> Provided data:
/---
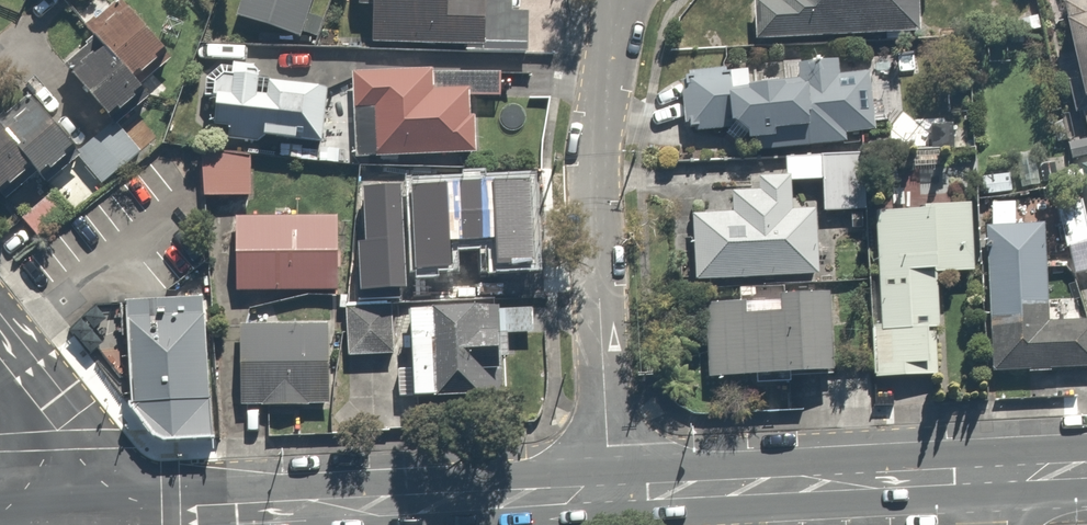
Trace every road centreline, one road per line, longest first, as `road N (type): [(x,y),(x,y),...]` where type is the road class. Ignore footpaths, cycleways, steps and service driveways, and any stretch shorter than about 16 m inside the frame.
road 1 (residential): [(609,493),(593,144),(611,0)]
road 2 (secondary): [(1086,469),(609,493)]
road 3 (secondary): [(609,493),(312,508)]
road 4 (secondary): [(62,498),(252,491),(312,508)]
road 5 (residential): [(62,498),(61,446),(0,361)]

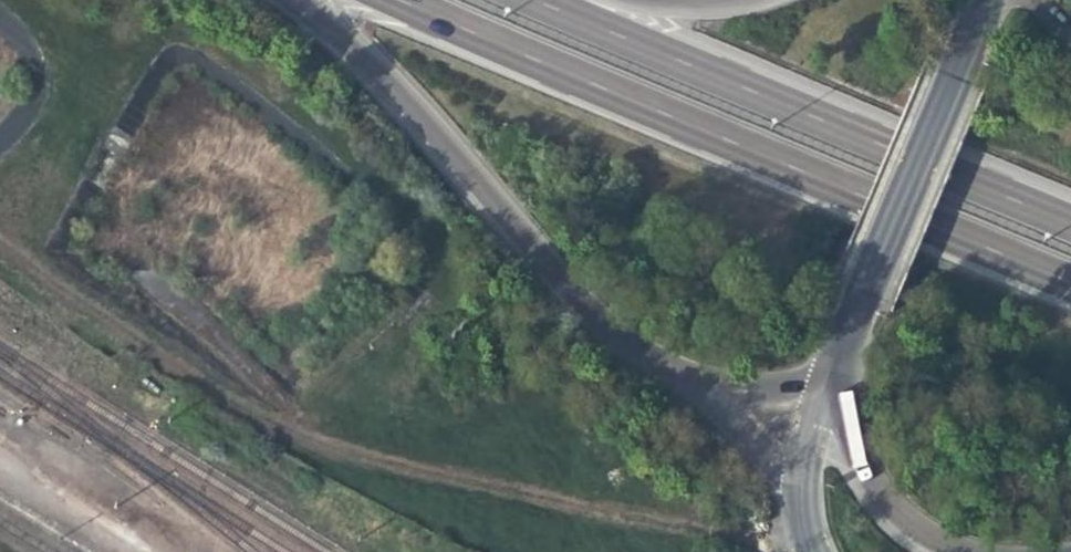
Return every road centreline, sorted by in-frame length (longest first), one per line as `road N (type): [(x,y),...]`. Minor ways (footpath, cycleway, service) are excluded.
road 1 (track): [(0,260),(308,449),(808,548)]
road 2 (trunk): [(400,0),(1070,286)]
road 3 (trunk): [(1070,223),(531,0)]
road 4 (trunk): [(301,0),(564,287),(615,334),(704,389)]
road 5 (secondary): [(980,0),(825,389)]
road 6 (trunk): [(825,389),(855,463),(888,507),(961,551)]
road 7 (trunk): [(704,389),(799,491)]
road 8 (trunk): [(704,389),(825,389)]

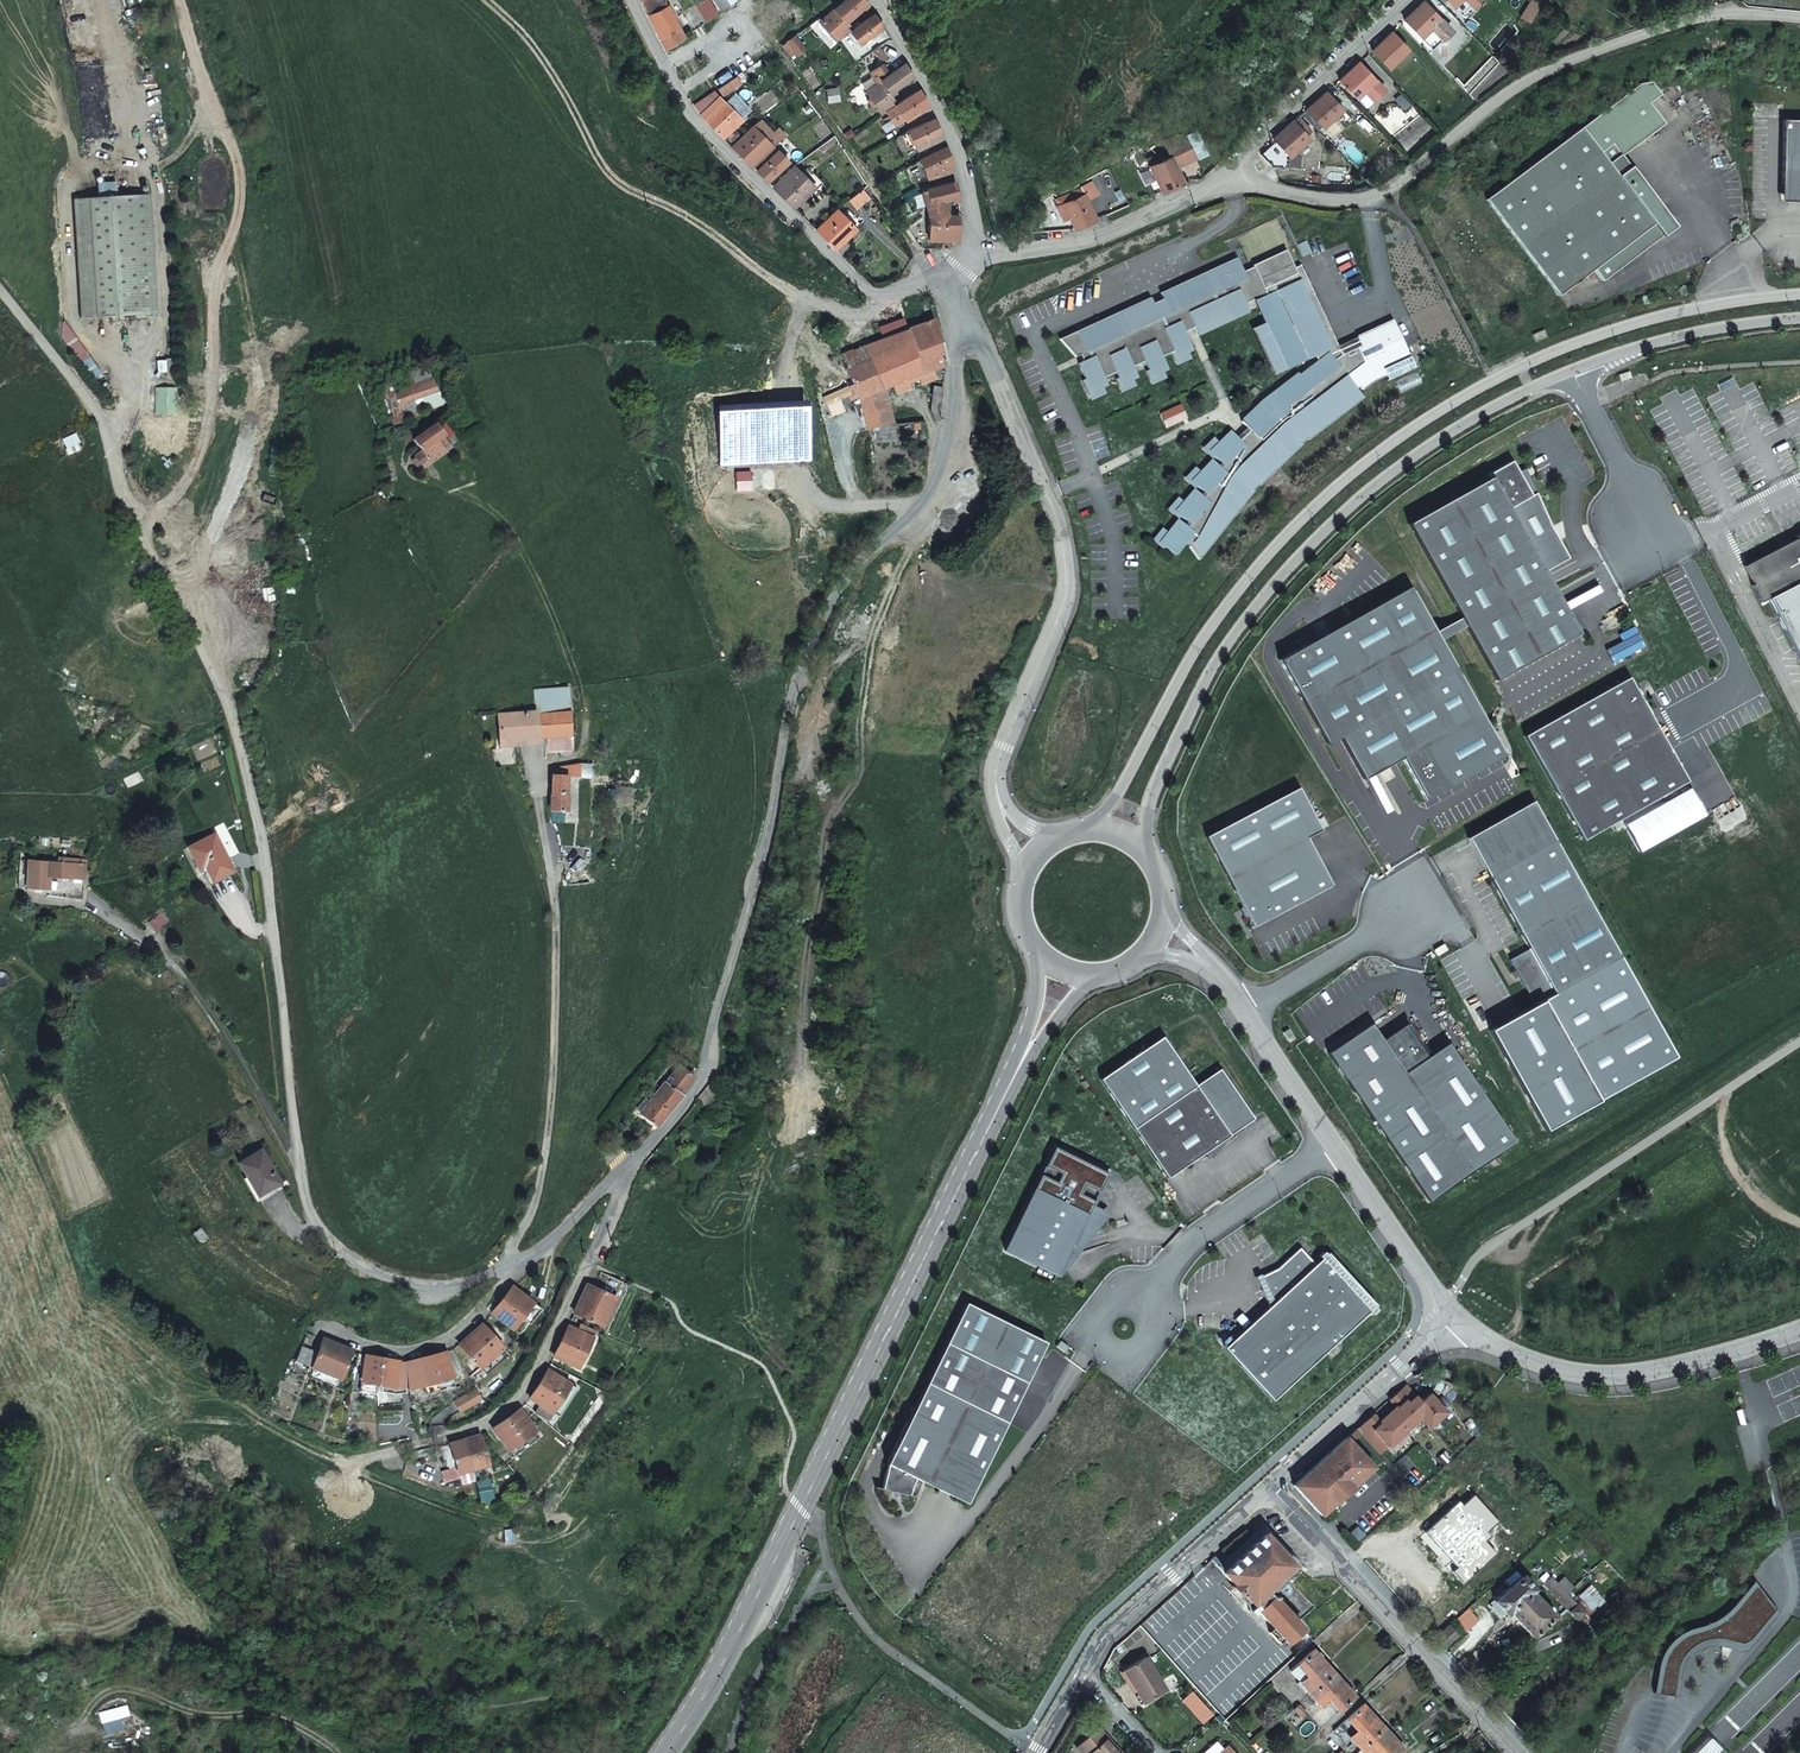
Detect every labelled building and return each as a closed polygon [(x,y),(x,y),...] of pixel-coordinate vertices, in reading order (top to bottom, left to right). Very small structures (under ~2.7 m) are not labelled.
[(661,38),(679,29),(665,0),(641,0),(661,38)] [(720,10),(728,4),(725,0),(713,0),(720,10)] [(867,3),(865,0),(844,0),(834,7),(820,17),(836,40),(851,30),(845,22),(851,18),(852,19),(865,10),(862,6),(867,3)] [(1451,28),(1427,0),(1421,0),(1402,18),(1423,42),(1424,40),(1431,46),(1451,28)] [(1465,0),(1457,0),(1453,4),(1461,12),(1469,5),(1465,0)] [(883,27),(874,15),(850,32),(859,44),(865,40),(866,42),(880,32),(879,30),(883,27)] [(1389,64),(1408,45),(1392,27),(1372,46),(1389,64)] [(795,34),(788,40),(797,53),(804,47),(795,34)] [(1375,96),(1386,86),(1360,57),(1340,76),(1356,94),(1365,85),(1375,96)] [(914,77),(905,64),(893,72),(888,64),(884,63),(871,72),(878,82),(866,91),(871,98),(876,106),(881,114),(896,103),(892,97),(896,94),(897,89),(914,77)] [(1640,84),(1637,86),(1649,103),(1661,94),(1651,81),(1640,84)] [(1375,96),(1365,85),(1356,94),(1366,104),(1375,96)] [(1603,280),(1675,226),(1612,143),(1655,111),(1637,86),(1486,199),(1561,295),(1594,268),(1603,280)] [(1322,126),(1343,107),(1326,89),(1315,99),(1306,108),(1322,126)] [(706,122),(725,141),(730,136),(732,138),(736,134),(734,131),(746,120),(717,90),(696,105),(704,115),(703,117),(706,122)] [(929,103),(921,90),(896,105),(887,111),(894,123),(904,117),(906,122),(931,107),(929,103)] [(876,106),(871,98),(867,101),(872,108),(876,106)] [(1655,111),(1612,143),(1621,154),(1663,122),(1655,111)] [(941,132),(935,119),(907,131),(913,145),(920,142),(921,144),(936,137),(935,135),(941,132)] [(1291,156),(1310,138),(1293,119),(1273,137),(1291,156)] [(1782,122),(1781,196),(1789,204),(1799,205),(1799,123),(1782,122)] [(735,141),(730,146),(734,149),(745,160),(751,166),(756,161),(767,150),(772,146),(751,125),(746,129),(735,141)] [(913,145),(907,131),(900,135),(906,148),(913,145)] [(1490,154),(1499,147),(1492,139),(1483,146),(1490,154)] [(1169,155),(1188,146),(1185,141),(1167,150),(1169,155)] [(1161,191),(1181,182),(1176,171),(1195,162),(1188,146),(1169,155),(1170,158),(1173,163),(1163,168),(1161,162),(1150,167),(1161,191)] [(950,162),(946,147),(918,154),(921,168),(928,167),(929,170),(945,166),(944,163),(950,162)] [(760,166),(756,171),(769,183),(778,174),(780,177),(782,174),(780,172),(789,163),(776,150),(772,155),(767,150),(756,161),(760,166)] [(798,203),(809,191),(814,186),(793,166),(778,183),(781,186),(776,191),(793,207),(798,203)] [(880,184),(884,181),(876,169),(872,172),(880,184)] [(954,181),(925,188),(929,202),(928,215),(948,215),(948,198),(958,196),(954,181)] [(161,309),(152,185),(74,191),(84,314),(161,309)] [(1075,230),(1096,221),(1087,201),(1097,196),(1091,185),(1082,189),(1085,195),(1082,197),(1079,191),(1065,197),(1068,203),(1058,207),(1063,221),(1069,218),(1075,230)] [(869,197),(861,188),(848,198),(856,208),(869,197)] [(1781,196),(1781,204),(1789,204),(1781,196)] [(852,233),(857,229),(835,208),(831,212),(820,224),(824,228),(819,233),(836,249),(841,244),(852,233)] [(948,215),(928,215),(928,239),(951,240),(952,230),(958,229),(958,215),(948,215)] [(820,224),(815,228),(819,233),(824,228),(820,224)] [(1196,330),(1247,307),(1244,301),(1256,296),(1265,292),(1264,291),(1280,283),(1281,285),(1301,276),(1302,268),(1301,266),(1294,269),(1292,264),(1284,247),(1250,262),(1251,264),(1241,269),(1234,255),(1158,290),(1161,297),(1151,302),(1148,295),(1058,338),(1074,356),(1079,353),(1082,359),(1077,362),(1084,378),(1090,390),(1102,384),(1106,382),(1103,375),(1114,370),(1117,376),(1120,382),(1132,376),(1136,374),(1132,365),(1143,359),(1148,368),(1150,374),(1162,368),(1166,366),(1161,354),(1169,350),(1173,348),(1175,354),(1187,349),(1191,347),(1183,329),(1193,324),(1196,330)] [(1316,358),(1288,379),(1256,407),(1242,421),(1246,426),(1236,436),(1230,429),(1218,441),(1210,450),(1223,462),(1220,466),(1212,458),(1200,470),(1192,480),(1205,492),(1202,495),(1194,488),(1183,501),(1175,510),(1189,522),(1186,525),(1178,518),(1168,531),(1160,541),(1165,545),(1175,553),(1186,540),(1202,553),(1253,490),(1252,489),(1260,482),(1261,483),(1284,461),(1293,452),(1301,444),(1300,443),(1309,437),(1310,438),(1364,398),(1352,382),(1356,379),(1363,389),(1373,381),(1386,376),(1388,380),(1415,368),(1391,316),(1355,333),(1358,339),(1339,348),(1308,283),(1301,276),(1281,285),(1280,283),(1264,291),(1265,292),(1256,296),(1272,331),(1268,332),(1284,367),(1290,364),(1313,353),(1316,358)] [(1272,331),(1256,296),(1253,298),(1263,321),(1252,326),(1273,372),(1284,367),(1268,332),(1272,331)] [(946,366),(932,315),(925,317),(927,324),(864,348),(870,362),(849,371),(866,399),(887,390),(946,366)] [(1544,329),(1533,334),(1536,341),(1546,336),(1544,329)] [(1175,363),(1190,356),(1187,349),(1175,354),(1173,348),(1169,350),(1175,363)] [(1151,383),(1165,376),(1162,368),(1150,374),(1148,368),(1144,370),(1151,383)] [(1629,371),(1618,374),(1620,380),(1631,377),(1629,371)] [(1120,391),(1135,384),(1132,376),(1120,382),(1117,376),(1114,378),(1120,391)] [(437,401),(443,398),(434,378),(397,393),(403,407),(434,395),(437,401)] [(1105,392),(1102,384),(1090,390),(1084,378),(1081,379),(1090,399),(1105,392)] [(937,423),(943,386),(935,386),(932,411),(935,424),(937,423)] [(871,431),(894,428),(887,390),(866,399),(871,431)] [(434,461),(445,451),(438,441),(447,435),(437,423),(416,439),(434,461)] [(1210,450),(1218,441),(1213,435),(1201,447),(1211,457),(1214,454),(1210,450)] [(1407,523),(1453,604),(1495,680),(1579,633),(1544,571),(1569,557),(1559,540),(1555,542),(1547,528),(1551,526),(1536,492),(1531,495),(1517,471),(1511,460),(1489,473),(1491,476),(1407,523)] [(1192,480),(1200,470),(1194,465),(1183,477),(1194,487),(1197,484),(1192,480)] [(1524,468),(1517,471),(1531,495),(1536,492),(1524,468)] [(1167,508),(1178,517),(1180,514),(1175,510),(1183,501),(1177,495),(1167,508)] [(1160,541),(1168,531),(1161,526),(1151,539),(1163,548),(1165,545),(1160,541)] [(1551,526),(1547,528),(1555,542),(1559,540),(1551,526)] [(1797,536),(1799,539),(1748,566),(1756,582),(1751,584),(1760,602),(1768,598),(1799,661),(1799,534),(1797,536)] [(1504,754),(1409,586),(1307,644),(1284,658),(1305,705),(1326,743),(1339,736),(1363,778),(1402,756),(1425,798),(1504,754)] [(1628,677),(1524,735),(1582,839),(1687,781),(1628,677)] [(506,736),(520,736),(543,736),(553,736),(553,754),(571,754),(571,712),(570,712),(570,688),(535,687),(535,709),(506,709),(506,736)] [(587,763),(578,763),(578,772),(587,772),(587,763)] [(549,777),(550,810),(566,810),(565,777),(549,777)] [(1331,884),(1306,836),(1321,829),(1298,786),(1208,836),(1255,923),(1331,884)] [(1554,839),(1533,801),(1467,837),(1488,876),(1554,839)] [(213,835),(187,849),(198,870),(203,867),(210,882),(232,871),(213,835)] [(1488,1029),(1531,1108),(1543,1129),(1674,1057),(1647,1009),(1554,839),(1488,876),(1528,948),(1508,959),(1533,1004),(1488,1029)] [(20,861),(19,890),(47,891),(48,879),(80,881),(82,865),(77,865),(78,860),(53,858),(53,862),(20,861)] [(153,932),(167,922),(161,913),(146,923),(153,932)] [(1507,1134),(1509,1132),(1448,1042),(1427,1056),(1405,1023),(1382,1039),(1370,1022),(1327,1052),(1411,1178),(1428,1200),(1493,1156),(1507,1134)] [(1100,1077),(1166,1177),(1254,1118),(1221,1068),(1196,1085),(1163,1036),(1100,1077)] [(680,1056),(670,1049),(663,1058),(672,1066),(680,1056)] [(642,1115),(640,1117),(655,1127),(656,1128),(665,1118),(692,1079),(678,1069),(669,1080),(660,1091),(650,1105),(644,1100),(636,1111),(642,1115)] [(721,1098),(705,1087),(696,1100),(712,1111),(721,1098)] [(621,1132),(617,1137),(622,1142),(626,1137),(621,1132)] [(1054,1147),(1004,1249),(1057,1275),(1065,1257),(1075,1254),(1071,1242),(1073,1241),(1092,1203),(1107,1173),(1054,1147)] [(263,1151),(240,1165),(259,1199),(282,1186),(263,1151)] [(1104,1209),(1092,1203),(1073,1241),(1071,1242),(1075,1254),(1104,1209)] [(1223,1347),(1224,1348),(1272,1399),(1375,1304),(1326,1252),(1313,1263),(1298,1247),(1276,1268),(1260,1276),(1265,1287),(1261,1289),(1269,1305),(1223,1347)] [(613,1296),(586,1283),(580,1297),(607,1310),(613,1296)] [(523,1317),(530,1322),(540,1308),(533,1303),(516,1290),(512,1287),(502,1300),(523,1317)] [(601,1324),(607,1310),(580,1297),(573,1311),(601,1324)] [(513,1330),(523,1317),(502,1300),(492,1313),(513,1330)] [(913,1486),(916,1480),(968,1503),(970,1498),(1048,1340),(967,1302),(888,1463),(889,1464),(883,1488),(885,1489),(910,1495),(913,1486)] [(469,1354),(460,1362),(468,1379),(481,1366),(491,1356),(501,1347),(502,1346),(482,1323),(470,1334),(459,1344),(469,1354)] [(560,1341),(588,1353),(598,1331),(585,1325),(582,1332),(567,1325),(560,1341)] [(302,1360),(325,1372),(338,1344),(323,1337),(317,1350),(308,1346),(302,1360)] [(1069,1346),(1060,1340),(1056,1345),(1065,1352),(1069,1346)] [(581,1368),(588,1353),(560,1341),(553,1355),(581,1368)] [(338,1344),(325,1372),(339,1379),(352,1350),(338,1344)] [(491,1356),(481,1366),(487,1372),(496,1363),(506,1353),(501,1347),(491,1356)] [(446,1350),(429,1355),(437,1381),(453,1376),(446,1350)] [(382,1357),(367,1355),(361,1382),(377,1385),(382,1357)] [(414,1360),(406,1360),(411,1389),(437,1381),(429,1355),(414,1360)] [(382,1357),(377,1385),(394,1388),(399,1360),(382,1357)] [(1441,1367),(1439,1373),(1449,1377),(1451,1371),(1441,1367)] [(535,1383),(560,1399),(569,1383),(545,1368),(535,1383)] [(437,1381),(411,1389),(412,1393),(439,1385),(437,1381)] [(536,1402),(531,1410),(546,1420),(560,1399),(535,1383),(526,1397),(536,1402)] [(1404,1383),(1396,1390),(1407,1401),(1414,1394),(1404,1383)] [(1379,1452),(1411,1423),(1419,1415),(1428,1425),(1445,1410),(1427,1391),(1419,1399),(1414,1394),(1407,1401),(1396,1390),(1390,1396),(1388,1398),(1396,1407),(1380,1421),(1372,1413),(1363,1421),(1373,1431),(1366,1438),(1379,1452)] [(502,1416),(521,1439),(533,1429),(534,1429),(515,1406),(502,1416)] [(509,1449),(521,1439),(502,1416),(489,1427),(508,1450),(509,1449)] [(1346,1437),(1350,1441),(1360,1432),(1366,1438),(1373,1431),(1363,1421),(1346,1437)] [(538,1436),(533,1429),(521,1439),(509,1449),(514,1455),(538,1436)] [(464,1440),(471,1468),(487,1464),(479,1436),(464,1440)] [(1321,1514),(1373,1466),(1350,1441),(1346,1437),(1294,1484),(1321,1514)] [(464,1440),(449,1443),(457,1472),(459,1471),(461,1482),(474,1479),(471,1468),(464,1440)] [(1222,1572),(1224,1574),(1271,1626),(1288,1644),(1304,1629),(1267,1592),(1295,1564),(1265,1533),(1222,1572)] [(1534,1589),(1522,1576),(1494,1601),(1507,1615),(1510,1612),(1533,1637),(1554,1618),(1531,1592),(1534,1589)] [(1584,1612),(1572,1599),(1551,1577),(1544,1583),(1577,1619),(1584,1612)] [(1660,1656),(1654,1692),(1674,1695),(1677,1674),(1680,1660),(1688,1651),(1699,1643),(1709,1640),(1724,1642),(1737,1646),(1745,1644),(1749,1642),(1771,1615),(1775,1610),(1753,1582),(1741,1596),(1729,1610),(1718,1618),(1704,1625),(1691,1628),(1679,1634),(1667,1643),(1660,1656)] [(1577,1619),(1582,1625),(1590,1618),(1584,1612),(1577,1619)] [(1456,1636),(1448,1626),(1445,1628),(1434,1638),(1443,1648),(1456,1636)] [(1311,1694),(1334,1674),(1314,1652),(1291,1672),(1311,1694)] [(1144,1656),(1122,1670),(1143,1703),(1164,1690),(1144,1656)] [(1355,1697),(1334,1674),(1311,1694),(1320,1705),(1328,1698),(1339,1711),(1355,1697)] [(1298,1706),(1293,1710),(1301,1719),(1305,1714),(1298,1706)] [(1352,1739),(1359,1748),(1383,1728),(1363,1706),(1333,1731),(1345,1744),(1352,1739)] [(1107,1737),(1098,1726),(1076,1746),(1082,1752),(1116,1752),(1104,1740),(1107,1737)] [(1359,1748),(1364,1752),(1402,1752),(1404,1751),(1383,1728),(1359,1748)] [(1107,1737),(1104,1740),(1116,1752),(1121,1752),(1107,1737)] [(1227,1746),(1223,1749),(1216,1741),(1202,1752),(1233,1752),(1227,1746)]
\---
> About this exercise: Where a line in the material contains "residential", copy that line.

> Solution to this problem:
road 1 (residential): [(609,493),(593,144),(611,0)]
road 5 (residential): [(62,498),(61,446),(0,361)]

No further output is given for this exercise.